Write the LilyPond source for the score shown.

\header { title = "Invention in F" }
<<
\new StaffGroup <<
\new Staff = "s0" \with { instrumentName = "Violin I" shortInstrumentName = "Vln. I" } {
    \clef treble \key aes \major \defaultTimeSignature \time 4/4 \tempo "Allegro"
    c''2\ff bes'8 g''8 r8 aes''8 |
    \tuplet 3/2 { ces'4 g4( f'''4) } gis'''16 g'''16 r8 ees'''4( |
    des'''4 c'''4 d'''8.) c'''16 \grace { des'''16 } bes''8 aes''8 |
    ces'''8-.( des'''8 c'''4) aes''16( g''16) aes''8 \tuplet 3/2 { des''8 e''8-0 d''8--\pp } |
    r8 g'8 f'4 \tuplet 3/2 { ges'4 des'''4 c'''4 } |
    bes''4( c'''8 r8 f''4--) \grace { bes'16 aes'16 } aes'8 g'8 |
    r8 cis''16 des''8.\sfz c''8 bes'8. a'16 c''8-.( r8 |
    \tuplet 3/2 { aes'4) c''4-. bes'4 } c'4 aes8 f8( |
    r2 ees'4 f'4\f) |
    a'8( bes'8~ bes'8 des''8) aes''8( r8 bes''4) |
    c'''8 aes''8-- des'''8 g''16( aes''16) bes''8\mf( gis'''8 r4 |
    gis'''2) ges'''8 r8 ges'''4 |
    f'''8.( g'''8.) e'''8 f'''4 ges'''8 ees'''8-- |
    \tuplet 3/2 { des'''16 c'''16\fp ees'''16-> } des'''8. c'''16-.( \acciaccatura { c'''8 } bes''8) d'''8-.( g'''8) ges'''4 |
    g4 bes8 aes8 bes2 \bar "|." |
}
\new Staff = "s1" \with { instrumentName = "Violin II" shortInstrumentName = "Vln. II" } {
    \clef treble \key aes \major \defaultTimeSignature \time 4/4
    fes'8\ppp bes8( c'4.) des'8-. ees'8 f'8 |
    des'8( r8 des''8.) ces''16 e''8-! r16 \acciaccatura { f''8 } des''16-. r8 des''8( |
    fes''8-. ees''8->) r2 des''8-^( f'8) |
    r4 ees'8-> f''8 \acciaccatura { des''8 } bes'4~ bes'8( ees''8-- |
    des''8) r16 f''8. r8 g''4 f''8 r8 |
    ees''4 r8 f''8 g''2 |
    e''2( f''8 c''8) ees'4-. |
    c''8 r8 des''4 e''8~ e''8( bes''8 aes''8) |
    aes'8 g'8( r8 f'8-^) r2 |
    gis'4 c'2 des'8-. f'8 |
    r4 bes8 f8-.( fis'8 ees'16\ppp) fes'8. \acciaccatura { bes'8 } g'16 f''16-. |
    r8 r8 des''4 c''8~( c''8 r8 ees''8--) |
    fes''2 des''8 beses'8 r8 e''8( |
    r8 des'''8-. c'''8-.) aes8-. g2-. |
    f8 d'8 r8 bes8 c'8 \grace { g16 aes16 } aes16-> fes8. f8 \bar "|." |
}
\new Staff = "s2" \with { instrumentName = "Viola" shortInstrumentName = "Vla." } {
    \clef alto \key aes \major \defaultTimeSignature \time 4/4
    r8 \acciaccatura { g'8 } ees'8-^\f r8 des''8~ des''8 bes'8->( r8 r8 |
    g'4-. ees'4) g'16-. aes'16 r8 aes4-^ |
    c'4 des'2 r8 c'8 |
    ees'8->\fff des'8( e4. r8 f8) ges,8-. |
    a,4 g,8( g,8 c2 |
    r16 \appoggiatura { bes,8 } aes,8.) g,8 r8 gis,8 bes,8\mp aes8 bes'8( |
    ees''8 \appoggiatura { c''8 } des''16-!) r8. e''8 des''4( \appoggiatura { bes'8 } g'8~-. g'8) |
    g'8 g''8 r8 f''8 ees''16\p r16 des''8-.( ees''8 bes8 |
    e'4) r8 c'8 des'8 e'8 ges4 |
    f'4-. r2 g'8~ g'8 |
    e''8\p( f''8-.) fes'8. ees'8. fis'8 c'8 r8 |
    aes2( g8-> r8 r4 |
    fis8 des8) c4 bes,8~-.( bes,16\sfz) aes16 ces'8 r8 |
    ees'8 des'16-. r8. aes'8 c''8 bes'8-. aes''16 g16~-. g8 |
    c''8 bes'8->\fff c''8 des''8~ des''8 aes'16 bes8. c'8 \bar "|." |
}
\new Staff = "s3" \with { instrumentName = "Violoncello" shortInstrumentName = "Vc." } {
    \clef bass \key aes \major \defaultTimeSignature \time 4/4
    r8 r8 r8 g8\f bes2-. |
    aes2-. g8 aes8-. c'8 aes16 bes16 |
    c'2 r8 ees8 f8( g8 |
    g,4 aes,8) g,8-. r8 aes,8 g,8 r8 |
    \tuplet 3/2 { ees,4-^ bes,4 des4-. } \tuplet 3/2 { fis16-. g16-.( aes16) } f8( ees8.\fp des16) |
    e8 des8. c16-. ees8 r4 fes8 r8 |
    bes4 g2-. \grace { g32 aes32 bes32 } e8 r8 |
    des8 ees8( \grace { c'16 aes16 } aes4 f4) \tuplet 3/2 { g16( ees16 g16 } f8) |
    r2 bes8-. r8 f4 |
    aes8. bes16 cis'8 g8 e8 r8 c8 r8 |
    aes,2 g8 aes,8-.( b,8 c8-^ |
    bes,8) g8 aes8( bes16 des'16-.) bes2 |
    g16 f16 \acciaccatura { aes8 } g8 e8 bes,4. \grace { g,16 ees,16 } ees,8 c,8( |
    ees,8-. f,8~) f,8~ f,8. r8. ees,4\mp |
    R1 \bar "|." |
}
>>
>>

○ ○ ○ ○

Copy out every line of the records that contains the string "Violin", matching case exactly.

* _THE ANSWER_:
\new Staff = "s0" \with { instrumentName = "Violin I" shortInstrumentName = "Vln. I" } {
\new Staff = "s1" \with { instrumentName = "Violin II" shortInstrumentName = "Vln. II" } {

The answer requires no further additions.